--- Your objective ---
In the data that follows, find the line with "purple carrot: 0 -> 2"; transcribe it, every later line up to the one with "turquoise notebook: 4 -> 3", and that line as well, exactly and with no others.

--- Data in this exercise ---
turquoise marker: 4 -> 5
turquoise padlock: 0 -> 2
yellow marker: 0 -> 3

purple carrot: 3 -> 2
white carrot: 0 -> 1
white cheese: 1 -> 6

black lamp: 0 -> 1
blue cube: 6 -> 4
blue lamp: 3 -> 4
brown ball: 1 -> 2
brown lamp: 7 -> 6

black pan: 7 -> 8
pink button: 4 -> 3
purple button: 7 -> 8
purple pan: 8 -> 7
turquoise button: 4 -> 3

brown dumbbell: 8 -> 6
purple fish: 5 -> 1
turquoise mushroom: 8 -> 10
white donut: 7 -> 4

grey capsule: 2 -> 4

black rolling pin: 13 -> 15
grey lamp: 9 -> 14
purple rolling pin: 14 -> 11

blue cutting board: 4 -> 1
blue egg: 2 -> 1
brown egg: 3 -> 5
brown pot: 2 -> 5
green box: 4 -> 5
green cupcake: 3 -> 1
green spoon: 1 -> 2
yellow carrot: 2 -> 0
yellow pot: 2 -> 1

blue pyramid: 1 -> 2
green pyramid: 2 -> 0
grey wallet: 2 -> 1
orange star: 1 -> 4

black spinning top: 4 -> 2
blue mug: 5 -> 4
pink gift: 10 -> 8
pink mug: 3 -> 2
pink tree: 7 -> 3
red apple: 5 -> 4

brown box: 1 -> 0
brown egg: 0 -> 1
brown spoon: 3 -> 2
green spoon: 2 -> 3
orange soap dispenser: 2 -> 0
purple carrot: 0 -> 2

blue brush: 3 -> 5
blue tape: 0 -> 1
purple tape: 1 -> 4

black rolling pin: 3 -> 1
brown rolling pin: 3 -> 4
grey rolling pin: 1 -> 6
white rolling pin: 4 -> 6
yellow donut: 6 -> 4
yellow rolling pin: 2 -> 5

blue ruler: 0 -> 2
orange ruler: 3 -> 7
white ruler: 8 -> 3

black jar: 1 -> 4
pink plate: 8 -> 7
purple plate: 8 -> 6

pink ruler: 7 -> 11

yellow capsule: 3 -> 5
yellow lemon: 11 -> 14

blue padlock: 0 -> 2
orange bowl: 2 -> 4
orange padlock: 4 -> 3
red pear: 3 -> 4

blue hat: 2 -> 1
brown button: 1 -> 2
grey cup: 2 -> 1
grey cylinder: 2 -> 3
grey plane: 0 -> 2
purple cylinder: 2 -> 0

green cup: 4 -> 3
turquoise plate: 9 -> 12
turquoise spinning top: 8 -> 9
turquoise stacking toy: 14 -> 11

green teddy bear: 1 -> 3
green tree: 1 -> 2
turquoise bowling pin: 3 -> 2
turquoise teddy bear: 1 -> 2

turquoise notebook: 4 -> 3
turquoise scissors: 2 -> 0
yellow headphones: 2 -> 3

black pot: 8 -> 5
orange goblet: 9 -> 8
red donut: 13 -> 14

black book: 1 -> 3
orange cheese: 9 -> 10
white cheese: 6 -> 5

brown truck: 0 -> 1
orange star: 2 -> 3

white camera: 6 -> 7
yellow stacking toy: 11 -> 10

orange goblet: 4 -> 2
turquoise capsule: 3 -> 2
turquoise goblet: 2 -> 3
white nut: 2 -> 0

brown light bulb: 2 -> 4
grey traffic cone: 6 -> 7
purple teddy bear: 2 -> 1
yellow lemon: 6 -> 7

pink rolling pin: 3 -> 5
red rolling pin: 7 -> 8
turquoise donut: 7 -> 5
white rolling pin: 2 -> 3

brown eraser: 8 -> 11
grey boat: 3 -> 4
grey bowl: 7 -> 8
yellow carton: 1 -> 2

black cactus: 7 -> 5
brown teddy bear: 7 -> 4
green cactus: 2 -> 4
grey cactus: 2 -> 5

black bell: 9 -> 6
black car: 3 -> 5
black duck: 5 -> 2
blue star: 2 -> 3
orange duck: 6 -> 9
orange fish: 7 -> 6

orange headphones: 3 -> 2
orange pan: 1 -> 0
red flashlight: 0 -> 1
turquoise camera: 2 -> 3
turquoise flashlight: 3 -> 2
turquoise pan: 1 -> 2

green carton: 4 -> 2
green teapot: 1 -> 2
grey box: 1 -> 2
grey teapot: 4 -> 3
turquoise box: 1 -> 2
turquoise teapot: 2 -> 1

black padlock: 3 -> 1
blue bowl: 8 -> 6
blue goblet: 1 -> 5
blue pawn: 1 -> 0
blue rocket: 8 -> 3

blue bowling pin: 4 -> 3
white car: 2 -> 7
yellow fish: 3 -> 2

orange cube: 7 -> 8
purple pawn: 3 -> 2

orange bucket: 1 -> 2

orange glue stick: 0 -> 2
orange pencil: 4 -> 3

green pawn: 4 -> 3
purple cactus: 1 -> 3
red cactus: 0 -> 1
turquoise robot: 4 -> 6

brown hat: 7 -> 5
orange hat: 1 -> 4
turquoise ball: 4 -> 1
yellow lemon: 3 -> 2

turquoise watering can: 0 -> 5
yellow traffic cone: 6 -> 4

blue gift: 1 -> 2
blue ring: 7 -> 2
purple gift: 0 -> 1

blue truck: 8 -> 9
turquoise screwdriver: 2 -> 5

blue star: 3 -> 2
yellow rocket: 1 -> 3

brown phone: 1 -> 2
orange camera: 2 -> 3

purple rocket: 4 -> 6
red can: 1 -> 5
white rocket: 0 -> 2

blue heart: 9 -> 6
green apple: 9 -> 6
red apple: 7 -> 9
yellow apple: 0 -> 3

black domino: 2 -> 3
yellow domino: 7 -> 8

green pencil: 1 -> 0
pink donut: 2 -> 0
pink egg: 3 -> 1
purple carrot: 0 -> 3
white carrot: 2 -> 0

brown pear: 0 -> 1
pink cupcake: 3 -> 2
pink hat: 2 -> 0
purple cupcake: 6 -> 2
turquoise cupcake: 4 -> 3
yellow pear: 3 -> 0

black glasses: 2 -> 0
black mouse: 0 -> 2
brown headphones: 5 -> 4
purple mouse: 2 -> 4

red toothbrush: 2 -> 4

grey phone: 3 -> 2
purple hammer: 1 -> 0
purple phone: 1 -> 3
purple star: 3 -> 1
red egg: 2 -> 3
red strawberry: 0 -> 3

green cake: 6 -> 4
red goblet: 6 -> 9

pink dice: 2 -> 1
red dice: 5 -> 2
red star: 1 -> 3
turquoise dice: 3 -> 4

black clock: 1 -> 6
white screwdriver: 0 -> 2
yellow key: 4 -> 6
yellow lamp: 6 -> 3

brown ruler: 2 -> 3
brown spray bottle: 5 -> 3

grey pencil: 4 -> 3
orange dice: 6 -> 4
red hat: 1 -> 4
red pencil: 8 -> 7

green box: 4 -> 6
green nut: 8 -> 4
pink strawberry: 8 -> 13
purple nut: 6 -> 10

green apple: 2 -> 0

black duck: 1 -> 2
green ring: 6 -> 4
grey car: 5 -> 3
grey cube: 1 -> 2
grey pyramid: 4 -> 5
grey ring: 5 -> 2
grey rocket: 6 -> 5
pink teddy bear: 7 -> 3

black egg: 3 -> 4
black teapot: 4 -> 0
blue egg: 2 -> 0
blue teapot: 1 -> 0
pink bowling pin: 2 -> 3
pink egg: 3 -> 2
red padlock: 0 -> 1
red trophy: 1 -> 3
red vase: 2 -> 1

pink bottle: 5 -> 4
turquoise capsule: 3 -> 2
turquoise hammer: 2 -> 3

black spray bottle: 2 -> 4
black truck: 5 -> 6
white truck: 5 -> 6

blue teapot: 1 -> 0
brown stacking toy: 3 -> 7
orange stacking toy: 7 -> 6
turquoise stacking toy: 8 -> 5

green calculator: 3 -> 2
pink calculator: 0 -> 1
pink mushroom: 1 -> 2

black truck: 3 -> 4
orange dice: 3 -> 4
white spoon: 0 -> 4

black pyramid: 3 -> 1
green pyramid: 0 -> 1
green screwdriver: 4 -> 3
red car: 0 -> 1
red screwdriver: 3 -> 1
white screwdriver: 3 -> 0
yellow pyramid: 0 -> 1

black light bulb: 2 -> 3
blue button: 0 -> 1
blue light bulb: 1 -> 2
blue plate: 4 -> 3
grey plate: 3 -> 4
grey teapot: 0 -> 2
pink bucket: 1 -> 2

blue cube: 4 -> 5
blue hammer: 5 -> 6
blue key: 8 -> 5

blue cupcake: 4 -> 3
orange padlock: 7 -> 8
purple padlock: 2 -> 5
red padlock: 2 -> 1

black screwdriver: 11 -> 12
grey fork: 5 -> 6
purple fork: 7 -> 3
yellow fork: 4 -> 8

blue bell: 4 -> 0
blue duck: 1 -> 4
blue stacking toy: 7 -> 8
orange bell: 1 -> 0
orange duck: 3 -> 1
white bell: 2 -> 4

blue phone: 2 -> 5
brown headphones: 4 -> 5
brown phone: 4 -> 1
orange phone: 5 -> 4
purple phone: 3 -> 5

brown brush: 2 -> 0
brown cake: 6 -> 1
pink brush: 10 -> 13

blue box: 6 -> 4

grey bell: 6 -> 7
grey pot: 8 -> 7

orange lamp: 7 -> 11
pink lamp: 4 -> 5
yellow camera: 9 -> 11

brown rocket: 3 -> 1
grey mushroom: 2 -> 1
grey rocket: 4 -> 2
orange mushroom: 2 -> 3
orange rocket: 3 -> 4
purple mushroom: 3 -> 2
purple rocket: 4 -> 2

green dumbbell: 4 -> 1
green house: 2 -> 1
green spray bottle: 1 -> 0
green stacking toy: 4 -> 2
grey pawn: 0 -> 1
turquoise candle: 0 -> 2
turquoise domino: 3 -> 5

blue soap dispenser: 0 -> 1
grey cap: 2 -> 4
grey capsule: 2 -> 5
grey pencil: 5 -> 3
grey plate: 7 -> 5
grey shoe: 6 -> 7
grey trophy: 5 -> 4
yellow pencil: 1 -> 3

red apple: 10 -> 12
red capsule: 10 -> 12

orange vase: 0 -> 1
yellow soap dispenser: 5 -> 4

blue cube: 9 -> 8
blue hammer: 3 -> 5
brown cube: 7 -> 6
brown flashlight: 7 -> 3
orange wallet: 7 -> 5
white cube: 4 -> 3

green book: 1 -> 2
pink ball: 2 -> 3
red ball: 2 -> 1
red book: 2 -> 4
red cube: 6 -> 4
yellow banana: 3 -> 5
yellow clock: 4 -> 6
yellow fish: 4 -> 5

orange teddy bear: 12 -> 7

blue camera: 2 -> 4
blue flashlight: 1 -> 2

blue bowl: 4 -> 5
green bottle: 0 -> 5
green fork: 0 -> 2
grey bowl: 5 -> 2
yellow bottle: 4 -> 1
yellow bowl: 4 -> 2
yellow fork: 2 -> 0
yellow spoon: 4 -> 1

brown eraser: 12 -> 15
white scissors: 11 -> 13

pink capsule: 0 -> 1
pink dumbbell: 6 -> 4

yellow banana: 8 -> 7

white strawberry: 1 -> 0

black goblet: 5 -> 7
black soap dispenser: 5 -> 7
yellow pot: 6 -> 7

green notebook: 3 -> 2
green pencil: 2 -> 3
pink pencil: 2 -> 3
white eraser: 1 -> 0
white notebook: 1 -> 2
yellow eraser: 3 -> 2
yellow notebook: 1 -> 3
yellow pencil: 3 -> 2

--- Response below ---
purple carrot: 0 -> 2

blue brush: 3 -> 5
blue tape: 0 -> 1
purple tape: 1 -> 4

black rolling pin: 3 -> 1
brown rolling pin: 3 -> 4
grey rolling pin: 1 -> 6
white rolling pin: 4 -> 6
yellow donut: 6 -> 4
yellow rolling pin: 2 -> 5

blue ruler: 0 -> 2
orange ruler: 3 -> 7
white ruler: 8 -> 3

black jar: 1 -> 4
pink plate: 8 -> 7
purple plate: 8 -> 6

pink ruler: 7 -> 11

yellow capsule: 3 -> 5
yellow lemon: 11 -> 14

blue padlock: 0 -> 2
orange bowl: 2 -> 4
orange padlock: 4 -> 3
red pear: 3 -> 4

blue hat: 2 -> 1
brown button: 1 -> 2
grey cup: 2 -> 1
grey cylinder: 2 -> 3
grey plane: 0 -> 2
purple cylinder: 2 -> 0

green cup: 4 -> 3
turquoise plate: 9 -> 12
turquoise spinning top: 8 -> 9
turquoise stacking toy: 14 -> 11

green teddy bear: 1 -> 3
green tree: 1 -> 2
turquoise bowling pin: 3 -> 2
turquoise teddy bear: 1 -> 2

turquoise notebook: 4 -> 3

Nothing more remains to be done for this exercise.